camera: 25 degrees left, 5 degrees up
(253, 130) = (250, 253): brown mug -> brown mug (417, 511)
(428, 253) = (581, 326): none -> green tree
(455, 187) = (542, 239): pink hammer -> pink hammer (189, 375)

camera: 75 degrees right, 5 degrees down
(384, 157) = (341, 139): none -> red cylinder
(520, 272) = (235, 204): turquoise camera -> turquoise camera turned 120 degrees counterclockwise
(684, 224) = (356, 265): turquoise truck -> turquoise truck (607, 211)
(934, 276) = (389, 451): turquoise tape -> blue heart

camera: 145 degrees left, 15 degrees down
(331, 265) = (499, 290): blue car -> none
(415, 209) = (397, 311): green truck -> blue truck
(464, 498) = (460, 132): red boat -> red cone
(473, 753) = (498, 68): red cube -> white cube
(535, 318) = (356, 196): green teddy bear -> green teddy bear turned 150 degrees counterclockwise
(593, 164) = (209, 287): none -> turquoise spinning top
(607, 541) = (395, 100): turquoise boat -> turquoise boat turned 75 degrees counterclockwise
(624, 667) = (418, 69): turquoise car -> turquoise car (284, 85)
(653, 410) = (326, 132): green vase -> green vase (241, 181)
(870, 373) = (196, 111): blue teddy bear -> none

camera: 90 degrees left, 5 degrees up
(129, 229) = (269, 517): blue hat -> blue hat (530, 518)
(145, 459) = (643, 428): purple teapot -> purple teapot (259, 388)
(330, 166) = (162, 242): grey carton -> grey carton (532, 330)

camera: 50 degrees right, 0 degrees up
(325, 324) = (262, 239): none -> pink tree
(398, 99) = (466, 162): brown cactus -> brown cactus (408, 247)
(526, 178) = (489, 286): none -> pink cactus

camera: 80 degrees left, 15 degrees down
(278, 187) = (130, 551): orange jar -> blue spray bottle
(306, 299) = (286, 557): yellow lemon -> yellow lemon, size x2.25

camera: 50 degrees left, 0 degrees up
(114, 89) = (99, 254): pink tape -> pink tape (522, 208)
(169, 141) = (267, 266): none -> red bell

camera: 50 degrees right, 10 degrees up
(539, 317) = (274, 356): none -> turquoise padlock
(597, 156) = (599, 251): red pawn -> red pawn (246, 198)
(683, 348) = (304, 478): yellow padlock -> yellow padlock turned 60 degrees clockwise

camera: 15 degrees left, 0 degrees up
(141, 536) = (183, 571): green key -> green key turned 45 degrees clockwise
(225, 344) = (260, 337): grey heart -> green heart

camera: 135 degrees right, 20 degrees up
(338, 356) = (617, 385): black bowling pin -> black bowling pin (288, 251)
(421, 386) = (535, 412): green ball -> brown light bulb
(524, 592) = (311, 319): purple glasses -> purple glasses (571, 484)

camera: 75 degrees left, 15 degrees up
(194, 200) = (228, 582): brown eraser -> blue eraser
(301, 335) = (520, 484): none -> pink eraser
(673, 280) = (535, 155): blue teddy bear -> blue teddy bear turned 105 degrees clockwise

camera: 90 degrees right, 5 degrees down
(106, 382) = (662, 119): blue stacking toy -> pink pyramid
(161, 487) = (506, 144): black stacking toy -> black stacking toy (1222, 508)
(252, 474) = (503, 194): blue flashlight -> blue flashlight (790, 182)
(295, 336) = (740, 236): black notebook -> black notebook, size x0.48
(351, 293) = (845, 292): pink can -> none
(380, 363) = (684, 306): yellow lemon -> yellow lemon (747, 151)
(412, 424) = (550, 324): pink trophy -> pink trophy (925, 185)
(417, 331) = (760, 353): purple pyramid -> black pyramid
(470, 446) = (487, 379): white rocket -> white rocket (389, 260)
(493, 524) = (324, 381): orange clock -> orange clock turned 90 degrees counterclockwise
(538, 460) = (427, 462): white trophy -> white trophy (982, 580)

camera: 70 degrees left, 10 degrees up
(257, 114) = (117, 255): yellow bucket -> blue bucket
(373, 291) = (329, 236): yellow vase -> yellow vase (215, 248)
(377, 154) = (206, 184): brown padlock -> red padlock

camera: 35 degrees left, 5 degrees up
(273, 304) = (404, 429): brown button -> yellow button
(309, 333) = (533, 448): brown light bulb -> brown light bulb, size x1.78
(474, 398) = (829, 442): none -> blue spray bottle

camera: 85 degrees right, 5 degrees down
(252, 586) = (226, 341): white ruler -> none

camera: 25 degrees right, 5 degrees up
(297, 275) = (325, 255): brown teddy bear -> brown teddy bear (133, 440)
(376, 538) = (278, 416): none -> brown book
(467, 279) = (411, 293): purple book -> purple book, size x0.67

* * * * * * * * *

- Task instructions -
From the entries above, copy every line that holds the word "spray".

- Final answer -
(278, 187) = (130, 551): orange jar -> blue spray bottle
(474, 398) = (829, 442): none -> blue spray bottle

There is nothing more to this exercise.